● **GOAL OF THE EXERCISE**
Below is a block of entries, which should be copied verbatim apart from the pictures.

═════ TASK INPUT ═════

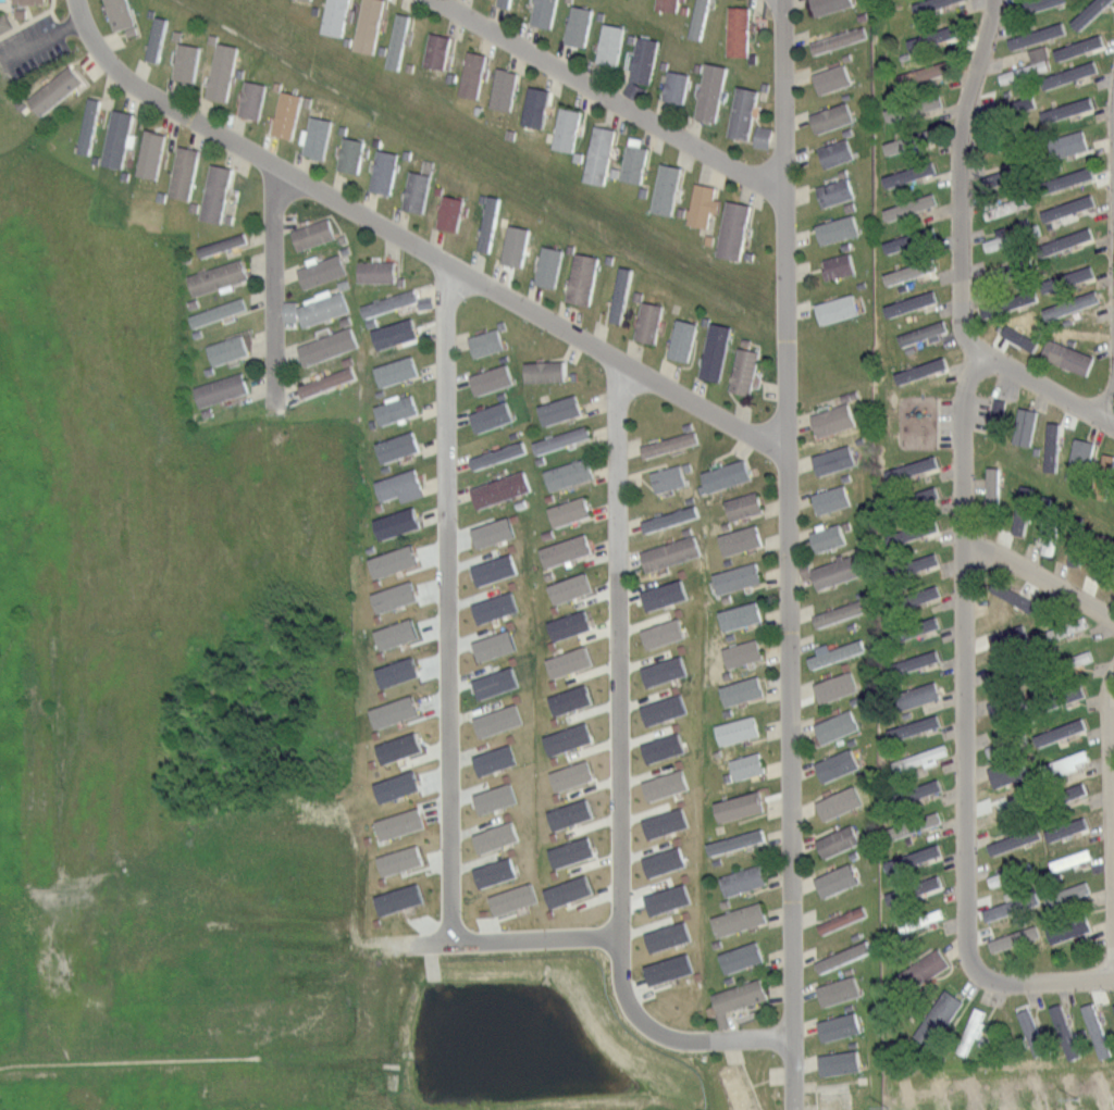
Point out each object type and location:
building: (303, 1)
building: (29, 2)
building: (505, 2)
building: (1036, 3)
building: (668, 4)
building: (831, 5)
building: (930, 5)
park: (27, 11)
building: (1085, 11)
building: (22, 12)
road: (30, 13)
building: (545, 13)
road: (54, 14)
building: (121, 14)
building: (336, 17)
building: (700, 18)
road: (15, 19)
road: (30, 20)
building: (5, 22)
road: (72, 24)
building: (580, 25)
building: (369, 26)
building: (739, 31)
building: (1033, 34)
building: (930, 36)
building: (158, 39)
building: (840, 39)
building: (399, 40)
building: (611, 42)
road: (33, 45)
building: (1075, 46)
building: (438, 50)
building: (645, 60)
building: (188, 62)
building: (1023, 70)
building: (222, 71)
building: (924, 72)
building: (473, 74)
building: (1066, 74)
building: (833, 78)
building: (677, 85)
building: (505, 89)
building: (712, 90)
building: (55, 91)
road: (609, 94)
building: (253, 99)
building: (1021, 102)
building: (919, 107)
building: (536, 108)
building: (1064, 108)
building: (745, 111)
building: (287, 114)
building: (833, 117)
building: (90, 125)
park: (10, 126)
building: (568, 129)
building: (318, 137)
building: (118, 139)
building: (1016, 139)
building: (1064, 143)
building: (892, 144)
building: (837, 152)
building: (152, 154)
building: (352, 154)
building: (600, 154)
building: (635, 163)
building: (917, 170)
building: (385, 171)
building: (185, 172)
building: (1064, 178)
building: (667, 188)
building: (418, 190)
building: (837, 190)
building: (217, 192)
building: (916, 200)
building: (703, 204)
building: (1007, 205)
building: (1064, 206)
building: (451, 212)
building: (490, 223)
building: (838, 228)
building: (735, 229)
building: (315, 234)
building: (1011, 236)
building: (1063, 239)
road: (414, 240)
building: (893, 243)
building: (223, 245)
building: (517, 248)
building: (839, 265)
building: (550, 266)
building: (1012, 269)
building: (323, 270)
building: (917, 270)
building: (378, 271)
building: (1076, 273)
road: (274, 276)
building: (219, 277)
building: (584, 278)
building: (1046, 283)
building: (622, 294)
building: (1011, 301)
building: (391, 302)
building: (907, 302)
building: (1070, 303)
building: (324, 308)
building: (839, 309)
building: (219, 312)
building: (650, 322)
building: (393, 329)
building: (921, 332)
building: (684, 339)
building: (487, 342)
building: (329, 345)
building: (229, 349)
building: (717, 351)
building: (1068, 356)
building: (917, 369)
building: (398, 370)
building: (746, 370)
building: (547, 371)
building: (493, 379)
building: (328, 382)
road: (1037, 384)
building: (222, 390)
road: (1113, 396)
building: (397, 409)
building: (561, 409)
building: (997, 415)
building: (493, 416)
park: (904, 416)
road: (934, 419)
parking lot: (942, 419)
building: (836, 420)
building: (1021, 421)
building: (563, 439)
building: (1049, 439)
building: (671, 444)
building: (399, 446)
building: (500, 454)
building: (1080, 459)
building: (835, 460)
building: (912, 466)
building: (569, 474)
building: (728, 475)
building: (1105, 476)
building: (669, 478)
building: (989, 484)
building: (400, 486)
road: (964, 486)
building: (502, 489)
building: (920, 496)
building: (993, 496)
building: (834, 499)
building: (745, 506)
building: (571, 511)
building: (1023, 513)
building: (672, 518)
building: (1016, 521)
building: (399, 523)
building: (920, 528)
building: (1050, 530)
building: (489, 531)
road: (787, 538)
building: (829, 538)
building: (743, 540)
building: (1080, 542)
building: (567, 550)
building: (672, 553)
building: (389, 560)
building: (920, 561)
building: (1106, 563)
building: (489, 569)
building: (841, 569)
road: (1039, 576)
building: (739, 577)
building: (566, 587)
building: (660, 593)
building: (921, 594)
building: (1008, 594)
road: (450, 595)
building: (390, 596)
building: (491, 606)
building: (1005, 611)
building: (842, 612)
building: (742, 614)
building: (565, 624)
building: (918, 625)
building: (1066, 627)
building: (659, 632)
building: (392, 633)
road: (619, 641)
building: (491, 644)
building: (836, 648)
building: (744, 653)
building: (913, 660)
building: (565, 661)
building: (1068, 662)
building: (661, 670)
building: (393, 671)
building: (491, 682)
road: (1112, 686)
building: (837, 688)
building: (743, 690)
building: (918, 693)
building: (1065, 696)
building: (567, 698)
building: (660, 708)
building: (390, 711)
building: (494, 719)
building: (914, 725)
building: (838, 726)
building: (739, 730)
building: (1056, 731)
building: (564, 737)
building: (1005, 744)
building: (394, 747)
building: (659, 747)
crop: (151, 749)
building: (920, 757)
building: (490, 759)
building: (1065, 761)
building: (838, 764)
building: (749, 765)
building: (567, 775)
building: (1009, 776)
building: (662, 784)
building: (392, 786)
building: (923, 788)
building: (1064, 795)
building: (491, 797)
building: (844, 801)
building: (742, 807)
building: (1008, 809)
building: (567, 813)
building: (662, 822)
building: (919, 822)
building: (395, 823)
building: (1062, 828)
building: (491, 836)
building: (1010, 840)
building: (739, 841)
building: (839, 841)
building: (567, 851)
building: (921, 853)
building: (1069, 858)
building: (397, 859)
building: (661, 860)
building: (491, 871)
building: (1009, 874)
building: (840, 879)
building: (744, 880)
building: (920, 887)
building: (565, 890)
building: (1068, 893)
building: (395, 898)
building: (509, 898)
building: (665, 898)
building: (1008, 907)
building: (741, 918)
building: (844, 919)
building: (920, 920)
road: (538, 926)
building: (1067, 927)
building: (665, 935)
building: (1012, 938)
building: (744, 956)
building: (845, 956)
building: (923, 966)
building: (666, 968)
road: (1045, 980)
building: (840, 989)
building: (743, 994)
building: (1112, 1009)
building: (938, 1018)
road: (671, 1024)
building: (840, 1026)
building: (1061, 1026)
building: (969, 1030)
building: (1097, 1030)
building: (1032, 1031)
building: (840, 1062)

═════

● **SOLUTION FOR THIS EXERCISE**
Point out each object type and location:
building: (303, 1)
building: (29, 2)
building: (505, 2)
building: (1036, 3)
building: (668, 4)
building: (831, 5)
building: (930, 5)
park: (27, 11)
building: (1085, 11)
building: (22, 12)
road: (30, 13)
building: (545, 13)
road: (54, 14)
building: (121, 14)
building: (336, 17)
building: (700, 18)
road: (15, 19)
road: (30, 20)
building: (5, 22)
road: (72, 24)
building: (580, 25)
building: (369, 26)
building: (739, 31)
building: (1033, 34)
building: (930, 36)
building: (158, 39)
building: (840, 39)
building: (399, 40)
building: (611, 42)
road: (33, 45)
building: (1075, 46)
building: (438, 50)
building: (645, 60)
building: (188, 62)
building: (1023, 70)
building: (222, 71)
building: (924, 72)
building: (473, 74)
building: (1066, 74)
building: (833, 78)
building: (677, 85)
building: (505, 89)
building: (712, 90)
building: (55, 91)
road: (609, 94)
building: (253, 99)
building: (1021, 102)
building: (919, 107)
building: (536, 108)
building: (1064, 108)
building: (745, 111)
building: (287, 114)
building: (833, 117)
building: (90, 125)
park: (10, 126)
building: (568, 129)
building: (318, 137)
building: (118, 139)
building: (1016, 139)
building: (1064, 143)
building: (892, 144)
building: (837, 152)
building: (152, 154)
building: (352, 154)
building: (600, 154)
building: (635, 163)
building: (917, 170)
building: (385, 171)
building: (185, 172)
building: (1064, 178)
building: (667, 188)
building: (418, 190)
building: (837, 190)
building: (217, 192)
building: (916, 200)
building: (703, 204)
building: (1007, 205)
building: (1064, 206)
building: (451, 212)
building: (490, 223)
building: (838, 228)
building: (735, 229)
building: (315, 234)
building: (1011, 236)
building: (1063, 239)
road: (414, 240)
building: (893, 243)
building: (223, 245)
building: (517, 248)
building: (839, 265)
building: (550, 266)
building: (1012, 269)
building: (323, 270)
building: (917, 270)
building: (378, 271)
building: (1076, 273)
road: (274, 276)
building: (219, 277)
building: (584, 278)
building: (1046, 283)
building: (622, 294)
building: (1011, 301)
building: (391, 302)
building: (907, 302)
building: (1070, 303)
building: (324, 308)
building: (839, 309)
building: (219, 312)
building: (650, 322)
building: (393, 329)
building: (921, 332)
building: (684, 339)
building: (487, 342)
building: (329, 345)
building: (229, 349)
building: (717, 351)
building: (1068, 356)
building: (917, 369)
building: (398, 370)
building: (746, 370)
building: (547, 371)
building: (493, 379)
building: (328, 382)
road: (1037, 384)
building: (222, 390)
road: (1113, 396)
building: (397, 409)
building: (561, 409)
building: (997, 415)
building: (493, 416)
park: (904, 416)
road: (934, 419)
parking lot: (942, 419)
building: (836, 420)
building: (1021, 421)
building: (563, 439)
building: (1049, 439)
building: (671, 444)
building: (399, 446)
building: (500, 454)
building: (1080, 459)
building: (835, 460)
building: (912, 466)
building: (569, 474)
building: (728, 475)
building: (1105, 476)
building: (669, 478)
building: (989, 484)
building: (400, 486)
road: (964, 486)
building: (502, 489)
building: (920, 496)
building: (993, 496)
building: (834, 499)
building: (745, 506)
building: (571, 511)
building: (1023, 513)
building: (672, 518)
building: (1016, 521)
building: (399, 523)
building: (920, 528)
building: (1050, 530)
building: (489, 531)
road: (787, 538)
building: (829, 538)
building: (743, 540)
building: (1080, 542)
building: (567, 550)
building: (672, 553)
building: (389, 560)
building: (920, 561)
building: (1106, 563)
building: (489, 569)
building: (841, 569)
road: (1039, 576)
building: (739, 577)
building: (566, 587)
building: (660, 593)
building: (921, 594)
building: (1008, 594)
road: (450, 595)
building: (390, 596)
building: (491, 606)
building: (1005, 611)
building: (842, 612)
building: (742, 614)
building: (565, 624)
building: (918, 625)
building: (1066, 627)
building: (659, 632)
building: (392, 633)
road: (619, 641)
building: (491, 644)
building: (836, 648)
building: (744, 653)
building: (913, 660)
building: (565, 661)
building: (1068, 662)
building: (661, 670)
building: (393, 671)
building: (491, 682)
road: (1112, 686)
building: (837, 688)
building: (743, 690)
building: (918, 693)
building: (1065, 696)
building: (567, 698)
building: (660, 708)
building: (390, 711)
building: (494, 719)
building: (914, 725)
building: (838, 726)
building: (739, 730)
building: (1056, 731)
building: (564, 737)
building: (1005, 744)
building: (394, 747)
building: (659, 747)
crop: (151, 749)
building: (920, 757)
building: (490, 759)
building: (1065, 761)
building: (838, 764)
building: (749, 765)
building: (567, 775)
building: (1009, 776)
building: (662, 784)
building: (392, 786)
building: (923, 788)
building: (1064, 795)
building: (491, 797)
building: (844, 801)
building: (742, 807)
building: (1008, 809)
building: (567, 813)
building: (662, 822)
building: (919, 822)
building: (395, 823)
building: (1062, 828)
building: (491, 836)
building: (1010, 840)
building: (739, 841)
building: (839, 841)
building: (567, 851)
building: (921, 853)
building: (1069, 858)
building: (397, 859)
building: (661, 860)
building: (491, 871)
building: (1009, 874)
building: (840, 879)
building: (744, 880)
building: (920, 887)
building: (565, 890)
building: (1068, 893)
building: (395, 898)
building: (509, 898)
building: (665, 898)
building: (1008, 907)
building: (741, 918)
building: (844, 919)
building: (920, 920)
road: (538, 926)
building: (1067, 927)
building: (665, 935)
building: (1012, 938)
building: (744, 956)
building: (845, 956)
building: (923, 966)
building: (666, 968)
road: (1045, 980)
building: (840, 989)
building: (743, 994)
building: (1112, 1009)
building: (938, 1018)
road: (671, 1024)
building: (840, 1026)
building: (1061, 1026)
building: (969, 1030)
building: (1097, 1030)
building: (1032, 1031)
building: (840, 1062)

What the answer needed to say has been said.